Task statement:
Take the data below and extract the lines from the one with "was: kapelusz (szary)" to the one with "in_second: [213, 721]", inclusive, exactly as written.

Records supplied:
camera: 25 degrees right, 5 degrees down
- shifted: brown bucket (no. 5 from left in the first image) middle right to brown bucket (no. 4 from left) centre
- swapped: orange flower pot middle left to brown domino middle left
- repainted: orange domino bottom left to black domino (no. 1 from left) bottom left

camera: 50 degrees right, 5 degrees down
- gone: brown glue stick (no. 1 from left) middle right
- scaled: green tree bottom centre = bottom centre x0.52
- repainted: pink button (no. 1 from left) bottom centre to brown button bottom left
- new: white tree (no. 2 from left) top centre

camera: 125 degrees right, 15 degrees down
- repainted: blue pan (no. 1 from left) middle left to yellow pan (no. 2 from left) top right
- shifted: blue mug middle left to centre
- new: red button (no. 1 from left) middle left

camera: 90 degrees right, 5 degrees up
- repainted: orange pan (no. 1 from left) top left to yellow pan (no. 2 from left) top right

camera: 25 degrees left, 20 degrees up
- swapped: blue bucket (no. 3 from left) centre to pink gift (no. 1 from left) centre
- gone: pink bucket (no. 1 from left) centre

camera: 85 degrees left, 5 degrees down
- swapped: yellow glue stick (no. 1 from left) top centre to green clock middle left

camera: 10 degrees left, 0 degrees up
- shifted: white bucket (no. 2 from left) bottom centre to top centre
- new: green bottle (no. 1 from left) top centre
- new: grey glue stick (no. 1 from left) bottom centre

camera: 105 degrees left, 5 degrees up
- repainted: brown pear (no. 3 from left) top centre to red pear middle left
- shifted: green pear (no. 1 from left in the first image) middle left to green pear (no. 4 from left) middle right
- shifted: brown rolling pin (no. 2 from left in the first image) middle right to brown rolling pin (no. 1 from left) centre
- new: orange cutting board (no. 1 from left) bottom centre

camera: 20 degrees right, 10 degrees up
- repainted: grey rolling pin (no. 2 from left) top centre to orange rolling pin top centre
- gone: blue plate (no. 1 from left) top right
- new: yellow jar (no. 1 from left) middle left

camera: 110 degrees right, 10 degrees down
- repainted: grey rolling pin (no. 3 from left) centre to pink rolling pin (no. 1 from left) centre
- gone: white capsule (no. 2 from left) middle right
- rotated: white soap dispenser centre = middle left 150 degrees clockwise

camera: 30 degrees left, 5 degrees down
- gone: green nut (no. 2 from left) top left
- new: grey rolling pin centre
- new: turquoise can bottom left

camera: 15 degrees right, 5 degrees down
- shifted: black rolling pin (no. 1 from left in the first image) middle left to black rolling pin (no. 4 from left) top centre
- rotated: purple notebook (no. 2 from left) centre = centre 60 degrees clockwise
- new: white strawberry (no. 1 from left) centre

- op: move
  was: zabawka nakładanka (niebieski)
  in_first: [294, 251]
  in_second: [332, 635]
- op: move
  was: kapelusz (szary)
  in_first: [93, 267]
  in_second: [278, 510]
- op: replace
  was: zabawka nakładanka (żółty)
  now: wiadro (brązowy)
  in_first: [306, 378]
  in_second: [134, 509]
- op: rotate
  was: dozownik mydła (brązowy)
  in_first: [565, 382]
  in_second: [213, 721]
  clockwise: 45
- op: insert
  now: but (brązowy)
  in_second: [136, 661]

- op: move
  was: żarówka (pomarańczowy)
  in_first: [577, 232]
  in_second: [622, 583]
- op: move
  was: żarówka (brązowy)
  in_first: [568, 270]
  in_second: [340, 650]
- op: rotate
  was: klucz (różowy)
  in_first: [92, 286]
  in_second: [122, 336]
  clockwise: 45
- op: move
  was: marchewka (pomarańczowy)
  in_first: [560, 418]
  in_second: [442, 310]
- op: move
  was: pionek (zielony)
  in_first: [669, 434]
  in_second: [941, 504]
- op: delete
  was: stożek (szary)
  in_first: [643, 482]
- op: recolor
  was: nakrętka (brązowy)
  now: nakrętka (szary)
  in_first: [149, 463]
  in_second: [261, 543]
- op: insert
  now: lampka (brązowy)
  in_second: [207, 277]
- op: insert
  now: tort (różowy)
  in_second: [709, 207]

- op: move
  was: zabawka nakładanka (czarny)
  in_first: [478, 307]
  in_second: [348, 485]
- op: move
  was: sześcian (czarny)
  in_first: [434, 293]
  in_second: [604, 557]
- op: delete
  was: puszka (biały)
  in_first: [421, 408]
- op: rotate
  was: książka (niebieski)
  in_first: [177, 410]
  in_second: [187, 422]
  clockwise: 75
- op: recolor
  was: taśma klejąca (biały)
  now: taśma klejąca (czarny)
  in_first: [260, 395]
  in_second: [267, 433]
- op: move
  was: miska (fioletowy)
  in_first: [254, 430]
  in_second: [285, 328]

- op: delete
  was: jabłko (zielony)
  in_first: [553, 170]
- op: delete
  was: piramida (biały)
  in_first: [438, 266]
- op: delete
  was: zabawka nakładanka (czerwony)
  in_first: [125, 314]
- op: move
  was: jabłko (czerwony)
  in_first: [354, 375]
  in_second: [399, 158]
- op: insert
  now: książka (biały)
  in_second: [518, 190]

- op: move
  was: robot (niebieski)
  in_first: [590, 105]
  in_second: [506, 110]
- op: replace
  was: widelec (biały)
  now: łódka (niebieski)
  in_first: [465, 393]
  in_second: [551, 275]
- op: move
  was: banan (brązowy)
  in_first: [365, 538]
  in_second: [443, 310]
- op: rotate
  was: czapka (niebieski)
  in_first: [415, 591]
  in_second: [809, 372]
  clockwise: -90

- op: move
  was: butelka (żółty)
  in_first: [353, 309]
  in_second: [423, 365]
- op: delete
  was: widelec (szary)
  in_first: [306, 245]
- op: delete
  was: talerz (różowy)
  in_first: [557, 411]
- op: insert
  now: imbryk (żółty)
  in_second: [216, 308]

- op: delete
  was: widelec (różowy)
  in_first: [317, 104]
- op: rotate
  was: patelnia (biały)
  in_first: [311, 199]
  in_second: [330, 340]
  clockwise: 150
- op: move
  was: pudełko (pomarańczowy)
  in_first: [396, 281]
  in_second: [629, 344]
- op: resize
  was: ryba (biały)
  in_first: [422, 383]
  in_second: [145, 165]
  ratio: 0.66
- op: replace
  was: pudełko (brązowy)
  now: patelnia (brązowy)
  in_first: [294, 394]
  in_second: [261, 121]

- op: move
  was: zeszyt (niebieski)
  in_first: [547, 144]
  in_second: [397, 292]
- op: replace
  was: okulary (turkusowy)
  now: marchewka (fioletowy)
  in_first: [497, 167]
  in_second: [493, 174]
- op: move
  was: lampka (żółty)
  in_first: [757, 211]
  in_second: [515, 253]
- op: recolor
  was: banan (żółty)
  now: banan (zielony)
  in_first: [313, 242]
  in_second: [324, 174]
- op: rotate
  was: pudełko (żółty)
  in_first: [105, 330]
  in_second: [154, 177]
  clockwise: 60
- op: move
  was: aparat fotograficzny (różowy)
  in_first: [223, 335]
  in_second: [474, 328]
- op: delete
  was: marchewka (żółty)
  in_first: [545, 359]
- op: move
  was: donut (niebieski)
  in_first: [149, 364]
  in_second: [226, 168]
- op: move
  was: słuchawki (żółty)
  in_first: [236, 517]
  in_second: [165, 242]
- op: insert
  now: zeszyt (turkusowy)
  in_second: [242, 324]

Exercise response:
  was: kapelusz (szary)
  in_first: [93, 267]
  in_second: [278, 510]
- op: replace
  was: zabawka nakładanka (żółty)
  now: wiadro (brązowy)
  in_first: [306, 378]
  in_second: [134, 509]
- op: rotate
  was: dozownik mydła (brązowy)
  in_first: [565, 382]
  in_second: [213, 721]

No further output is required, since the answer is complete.